Would you transcribe the whole listing exactly, minus its pictures?

---

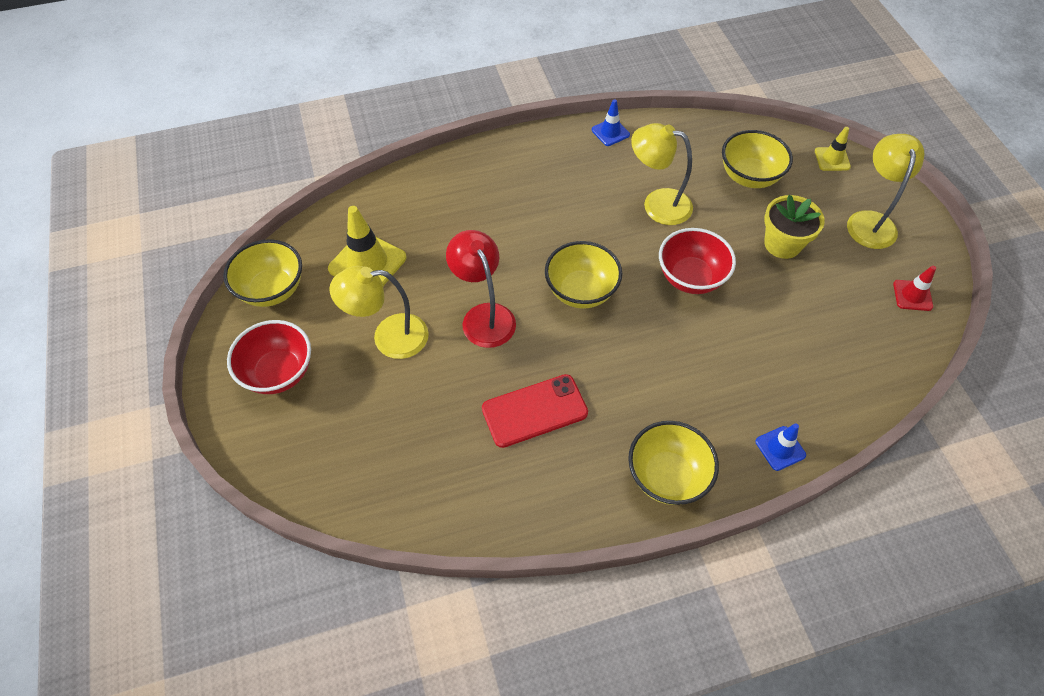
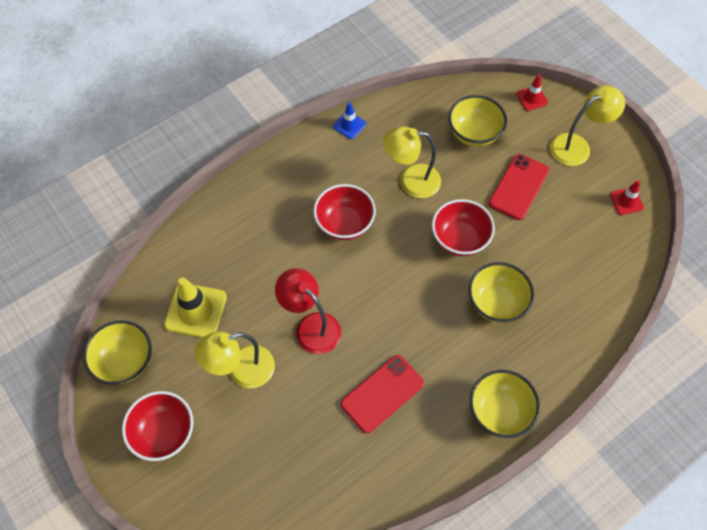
camera: 20 degrees left, 5 degrees up
(565, 225) = (344, 224): none -> red bowl
(581, 291) = (379, 279): yellow bowl -> yellow bowl (496, 303)
(780, 448) = (572, 360): blue traffic cone -> none
(782, 244) = (518, 187): yellow flower pot -> red phone
(832, 159) = (531, 98): yellow traffic cone -> red traffic cone
(870, 221) = (577, 146): yellow lamp -> yellow lamp turned 75 degrees clockwise

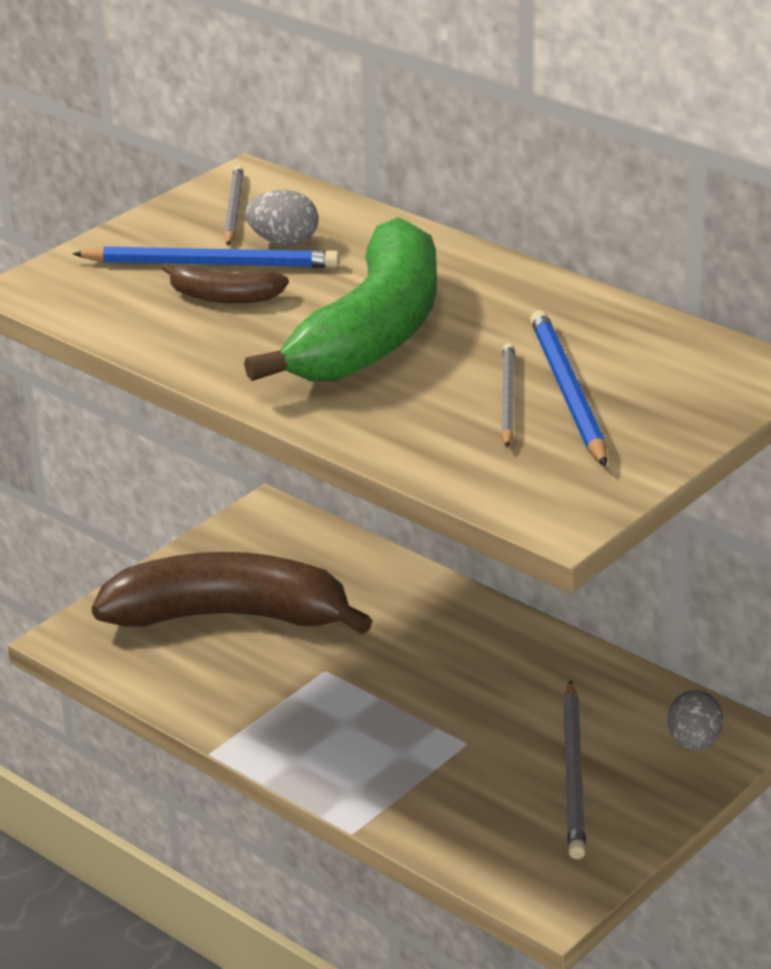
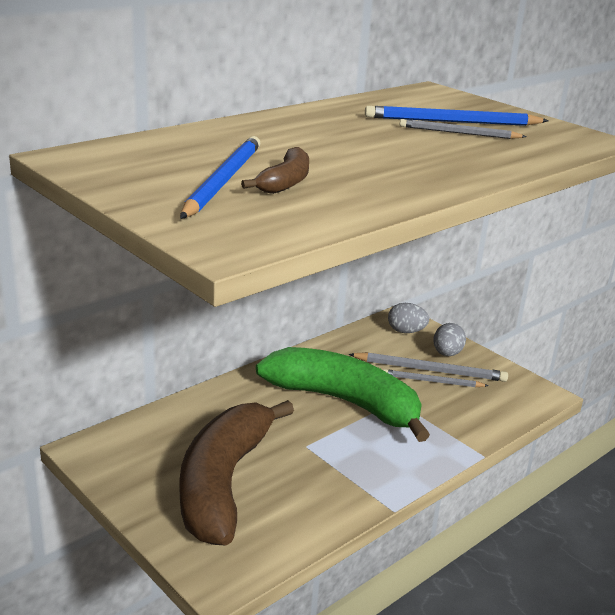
camera: 85 degrees left, 5 degrees down
(233, 209) = (124, 165): grey pencil -> grey pencil (432, 381)
(284, 242) = (200, 157): grey egg -> grey egg (447, 354)
(372, 333) = (363, 151): green banana -> green banana (345, 402)

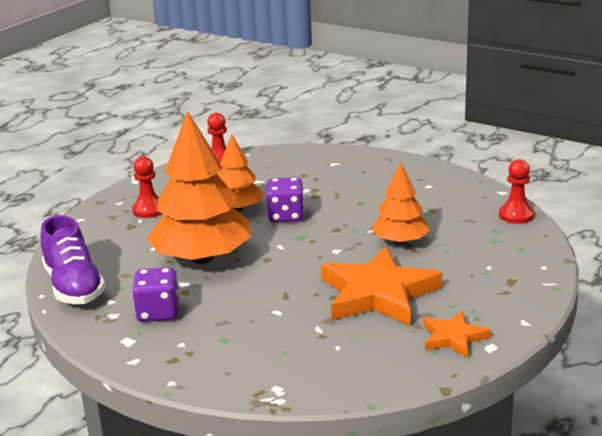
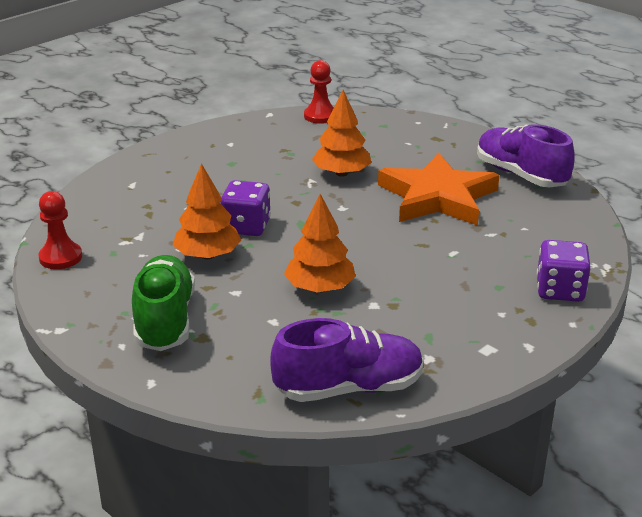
camera: 80 degrees left, 5 degrees up
(149, 210) = (164, 320): red pawn -> green shoe
(158, 312) = (433, 325): purple dice -> purple dice (560, 290)
(202, 258) = (320, 288): orange tree -> orange tree, size x0.56
(453, 337) = (520, 175): orange star -> purple shoe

---

§ **Finished exercise**:
camera: 20 degrees left, 5 degrees up
(565, 225) = (344, 224): none -> red bowl
(581, 291) = (379, 279): yellow bowl -> yellow bowl (496, 303)
(780, 448) = (572, 360): blue traffic cone -> none
(782, 244) = (518, 187): yellow flower pot -> red phone
(832, 159) = (531, 98): yellow traffic cone -> red traffic cone
(870, 221) = (577, 146): yellow lamp -> yellow lamp turned 75 degrees clockwise

camera: 85 degrees left, 5 degrees down
(233, 209) = (124, 165): grey pencil -> grey pencil (432, 381)
(284, 242) = (200, 157): grey egg -> grey egg (447, 354)
(372, 333) = (363, 151): green banana -> green banana (345, 402)

camera: 80 degrees left, 5 degrees up
(149, 210) = (164, 320): red pawn -> green shoe
(158, 312) = (433, 325): purple dice -> purple dice (560, 290)
(202, 258) = (320, 288): orange tree -> orange tree, size x0.56
(453, 337) = (520, 175): orange star -> purple shoe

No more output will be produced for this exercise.